*MATERIAL SUPPLIED*.
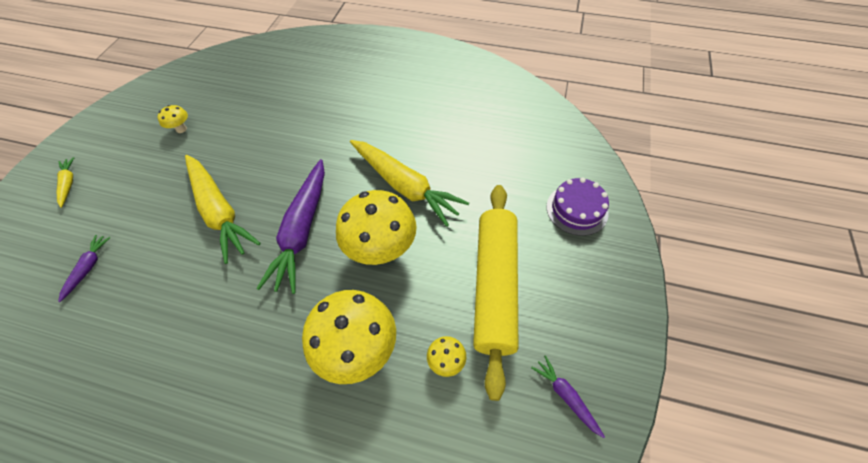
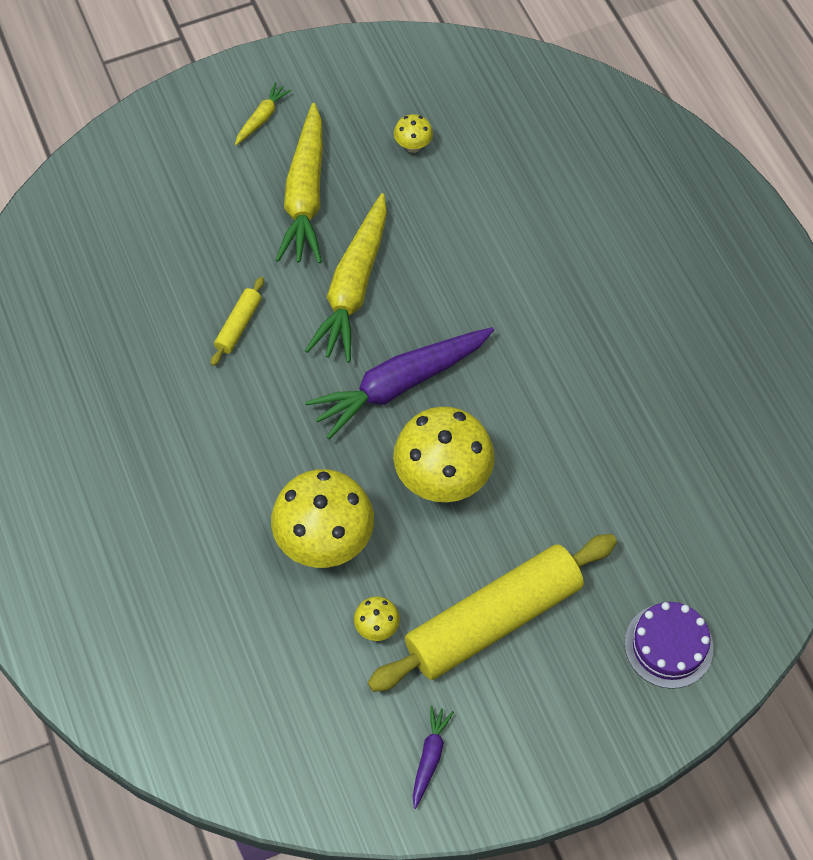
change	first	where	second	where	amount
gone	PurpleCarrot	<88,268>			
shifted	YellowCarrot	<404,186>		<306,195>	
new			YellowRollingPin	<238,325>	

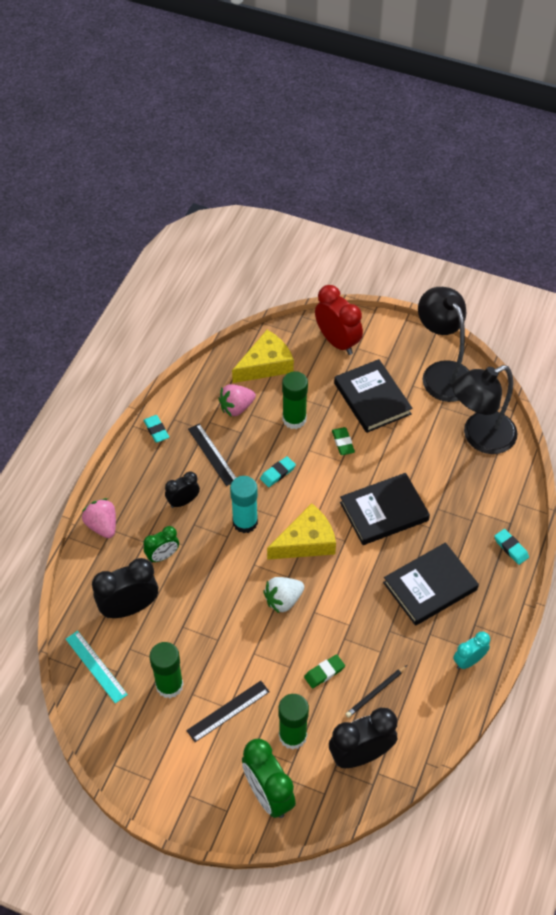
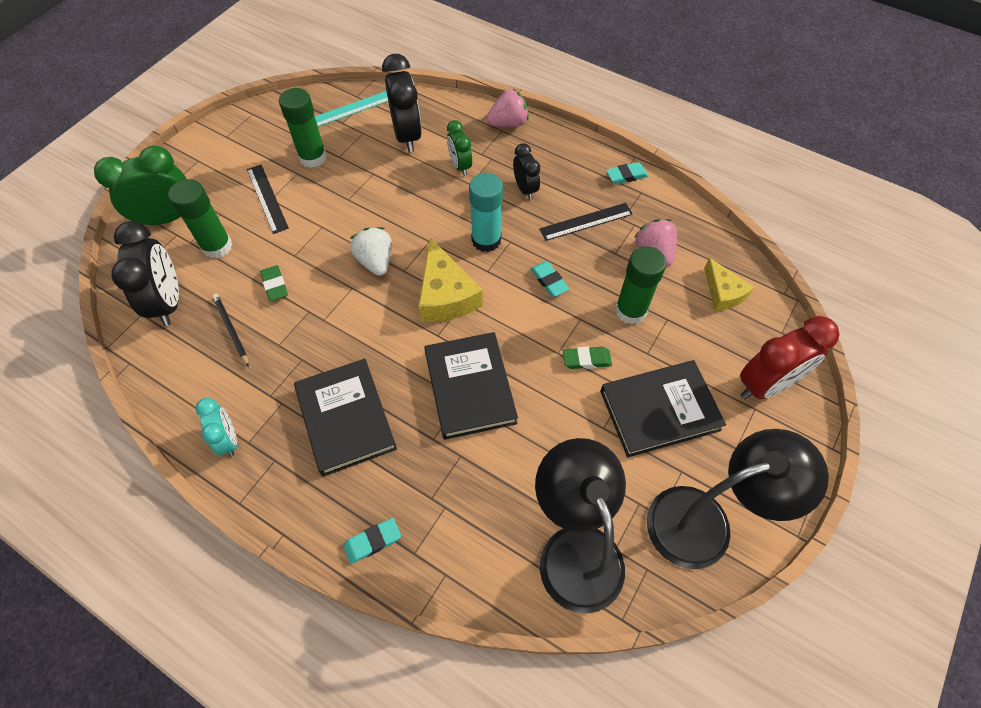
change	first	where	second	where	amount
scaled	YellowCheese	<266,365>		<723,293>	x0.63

*EXERCISE DESCRIPTION*. Copy these entries precisely and drop any picture.

*PROBLEM SOLUTION*.
change	first	where	second	where	amount
gone	PurpleCarrot	<88,268>			
shifted	YellowCarrot	<404,186>		<306,195>	
new			YellowRollingPin	<238,325>	

change	first	where	second	where	amount
scaled	YellowCheese	<266,365>		<723,293>	x0.63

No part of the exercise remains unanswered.